## Stated task
Copy out all lines of the records in which the word "Return" appears.

━━━ Information provided ━━━

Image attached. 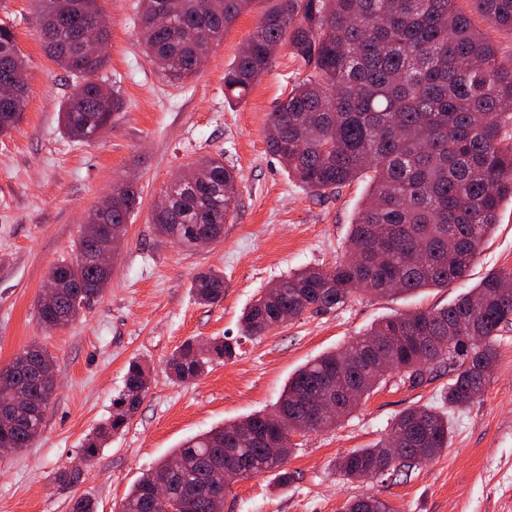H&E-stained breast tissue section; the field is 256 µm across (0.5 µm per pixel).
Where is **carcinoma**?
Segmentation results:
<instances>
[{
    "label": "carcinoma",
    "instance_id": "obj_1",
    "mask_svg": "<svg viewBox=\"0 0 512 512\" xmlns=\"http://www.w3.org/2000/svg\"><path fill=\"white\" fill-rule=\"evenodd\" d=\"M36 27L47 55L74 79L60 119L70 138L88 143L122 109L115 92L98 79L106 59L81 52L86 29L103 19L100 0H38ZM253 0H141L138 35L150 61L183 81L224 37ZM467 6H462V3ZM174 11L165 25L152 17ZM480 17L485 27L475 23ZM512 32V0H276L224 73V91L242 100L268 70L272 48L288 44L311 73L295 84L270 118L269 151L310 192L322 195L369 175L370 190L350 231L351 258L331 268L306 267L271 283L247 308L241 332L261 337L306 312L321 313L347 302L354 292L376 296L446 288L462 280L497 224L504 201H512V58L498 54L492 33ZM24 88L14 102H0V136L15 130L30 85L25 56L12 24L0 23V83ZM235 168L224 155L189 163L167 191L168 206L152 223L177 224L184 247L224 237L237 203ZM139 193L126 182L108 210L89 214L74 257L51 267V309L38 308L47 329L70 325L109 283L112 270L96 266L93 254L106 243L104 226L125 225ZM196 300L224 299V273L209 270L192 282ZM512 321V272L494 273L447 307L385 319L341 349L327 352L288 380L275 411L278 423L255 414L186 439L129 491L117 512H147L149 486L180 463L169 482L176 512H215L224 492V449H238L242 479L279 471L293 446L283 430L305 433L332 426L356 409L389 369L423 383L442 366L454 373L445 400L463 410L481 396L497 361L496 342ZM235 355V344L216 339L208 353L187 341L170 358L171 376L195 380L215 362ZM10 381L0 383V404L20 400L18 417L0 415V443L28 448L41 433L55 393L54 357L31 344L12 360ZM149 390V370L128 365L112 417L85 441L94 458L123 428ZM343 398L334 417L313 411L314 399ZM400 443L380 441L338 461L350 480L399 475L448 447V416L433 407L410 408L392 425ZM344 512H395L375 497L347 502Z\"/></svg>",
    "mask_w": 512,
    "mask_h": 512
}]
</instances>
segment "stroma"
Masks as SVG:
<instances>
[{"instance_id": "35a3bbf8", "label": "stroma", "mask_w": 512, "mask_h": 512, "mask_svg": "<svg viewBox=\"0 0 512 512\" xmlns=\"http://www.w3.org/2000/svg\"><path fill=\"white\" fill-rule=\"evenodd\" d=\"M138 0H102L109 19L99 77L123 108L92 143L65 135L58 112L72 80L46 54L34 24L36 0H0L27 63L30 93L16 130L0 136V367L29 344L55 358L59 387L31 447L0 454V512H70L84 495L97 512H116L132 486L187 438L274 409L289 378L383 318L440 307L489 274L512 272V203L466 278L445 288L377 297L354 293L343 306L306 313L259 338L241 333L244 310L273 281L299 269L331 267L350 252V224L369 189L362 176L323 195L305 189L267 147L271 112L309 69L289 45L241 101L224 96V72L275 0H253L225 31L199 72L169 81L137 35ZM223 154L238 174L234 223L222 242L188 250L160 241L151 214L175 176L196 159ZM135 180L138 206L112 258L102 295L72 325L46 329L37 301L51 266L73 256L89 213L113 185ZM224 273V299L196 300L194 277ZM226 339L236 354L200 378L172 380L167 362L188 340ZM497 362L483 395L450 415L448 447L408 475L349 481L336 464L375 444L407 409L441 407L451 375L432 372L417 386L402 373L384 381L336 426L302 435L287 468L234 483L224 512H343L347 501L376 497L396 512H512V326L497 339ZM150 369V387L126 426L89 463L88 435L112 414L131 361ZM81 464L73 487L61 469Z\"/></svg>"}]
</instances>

━━━
━━━ Information provided ━━━

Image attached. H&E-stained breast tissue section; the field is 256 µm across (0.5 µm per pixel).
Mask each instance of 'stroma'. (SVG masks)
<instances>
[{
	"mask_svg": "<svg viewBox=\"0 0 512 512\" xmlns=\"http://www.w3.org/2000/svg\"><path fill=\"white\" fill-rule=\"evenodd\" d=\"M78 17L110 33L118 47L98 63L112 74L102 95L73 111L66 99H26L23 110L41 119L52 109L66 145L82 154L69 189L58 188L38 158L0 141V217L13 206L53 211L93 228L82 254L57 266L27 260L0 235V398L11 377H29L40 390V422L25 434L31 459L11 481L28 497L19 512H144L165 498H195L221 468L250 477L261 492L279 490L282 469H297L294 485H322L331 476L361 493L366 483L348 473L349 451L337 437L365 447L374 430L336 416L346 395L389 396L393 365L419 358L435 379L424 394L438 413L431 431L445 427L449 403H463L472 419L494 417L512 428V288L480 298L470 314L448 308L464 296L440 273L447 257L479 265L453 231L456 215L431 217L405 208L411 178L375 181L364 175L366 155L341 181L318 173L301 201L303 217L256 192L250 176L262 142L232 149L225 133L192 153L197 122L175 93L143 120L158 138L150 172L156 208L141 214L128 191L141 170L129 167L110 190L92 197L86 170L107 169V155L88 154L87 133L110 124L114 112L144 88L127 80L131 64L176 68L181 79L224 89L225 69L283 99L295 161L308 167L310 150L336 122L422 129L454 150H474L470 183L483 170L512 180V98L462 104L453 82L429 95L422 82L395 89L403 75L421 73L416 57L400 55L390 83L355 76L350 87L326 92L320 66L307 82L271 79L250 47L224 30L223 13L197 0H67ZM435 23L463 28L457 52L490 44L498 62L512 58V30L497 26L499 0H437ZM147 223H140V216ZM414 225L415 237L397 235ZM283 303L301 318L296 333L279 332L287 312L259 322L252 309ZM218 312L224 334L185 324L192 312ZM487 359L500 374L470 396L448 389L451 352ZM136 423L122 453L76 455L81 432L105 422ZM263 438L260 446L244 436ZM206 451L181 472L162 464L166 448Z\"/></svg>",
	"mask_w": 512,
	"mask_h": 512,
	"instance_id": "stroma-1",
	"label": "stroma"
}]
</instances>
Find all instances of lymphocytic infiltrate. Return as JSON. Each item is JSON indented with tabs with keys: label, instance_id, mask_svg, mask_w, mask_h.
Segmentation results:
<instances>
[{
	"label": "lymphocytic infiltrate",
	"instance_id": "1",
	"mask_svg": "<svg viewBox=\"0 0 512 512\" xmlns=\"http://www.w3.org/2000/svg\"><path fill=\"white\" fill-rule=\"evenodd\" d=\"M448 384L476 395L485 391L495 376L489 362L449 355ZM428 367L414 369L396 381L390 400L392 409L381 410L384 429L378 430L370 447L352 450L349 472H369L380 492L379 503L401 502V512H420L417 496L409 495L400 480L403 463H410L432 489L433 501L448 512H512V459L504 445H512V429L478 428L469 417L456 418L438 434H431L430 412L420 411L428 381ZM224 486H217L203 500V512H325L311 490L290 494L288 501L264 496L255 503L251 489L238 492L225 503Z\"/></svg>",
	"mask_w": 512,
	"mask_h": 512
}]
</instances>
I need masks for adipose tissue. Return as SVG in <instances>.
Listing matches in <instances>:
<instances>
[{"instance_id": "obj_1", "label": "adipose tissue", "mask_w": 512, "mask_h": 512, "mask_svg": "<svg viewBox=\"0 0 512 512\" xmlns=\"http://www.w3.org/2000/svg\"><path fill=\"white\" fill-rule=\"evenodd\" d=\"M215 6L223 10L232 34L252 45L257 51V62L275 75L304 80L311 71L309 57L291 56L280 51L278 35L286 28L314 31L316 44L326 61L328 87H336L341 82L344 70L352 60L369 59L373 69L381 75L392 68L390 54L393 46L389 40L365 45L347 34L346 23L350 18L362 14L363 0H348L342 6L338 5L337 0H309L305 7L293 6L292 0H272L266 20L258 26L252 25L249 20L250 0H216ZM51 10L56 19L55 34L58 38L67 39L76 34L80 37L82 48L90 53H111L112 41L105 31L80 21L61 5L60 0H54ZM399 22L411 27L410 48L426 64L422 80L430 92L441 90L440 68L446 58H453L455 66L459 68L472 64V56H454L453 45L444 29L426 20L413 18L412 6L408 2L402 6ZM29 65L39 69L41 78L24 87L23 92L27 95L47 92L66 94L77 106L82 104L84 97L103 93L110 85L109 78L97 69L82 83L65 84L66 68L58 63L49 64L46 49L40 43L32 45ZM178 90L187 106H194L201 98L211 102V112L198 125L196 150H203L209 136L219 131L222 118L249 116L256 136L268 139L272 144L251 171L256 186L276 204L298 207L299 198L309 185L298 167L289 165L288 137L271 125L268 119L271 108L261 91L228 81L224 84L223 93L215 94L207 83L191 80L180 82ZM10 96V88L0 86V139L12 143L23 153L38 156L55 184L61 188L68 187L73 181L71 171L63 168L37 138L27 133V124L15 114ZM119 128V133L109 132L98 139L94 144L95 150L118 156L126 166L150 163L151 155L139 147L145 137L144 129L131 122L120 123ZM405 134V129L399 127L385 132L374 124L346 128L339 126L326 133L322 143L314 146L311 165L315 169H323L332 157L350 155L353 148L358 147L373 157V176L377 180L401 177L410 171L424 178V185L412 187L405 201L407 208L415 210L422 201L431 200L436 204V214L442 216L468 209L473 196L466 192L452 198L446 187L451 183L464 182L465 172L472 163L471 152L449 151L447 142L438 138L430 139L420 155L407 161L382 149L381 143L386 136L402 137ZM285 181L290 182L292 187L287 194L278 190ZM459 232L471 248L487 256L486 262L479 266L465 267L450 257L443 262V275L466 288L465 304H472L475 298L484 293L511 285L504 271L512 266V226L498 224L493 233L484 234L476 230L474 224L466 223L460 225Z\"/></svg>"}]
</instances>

━━━

## Full output
Find all instances of lymphocytic infiltrate. Return as JSON. Each item is JSON indented with tabs with keys: label, instance_id, mask_svg, mask_w, mask_h.
I need masks for adipose tissue. Return as SVG in <instances>.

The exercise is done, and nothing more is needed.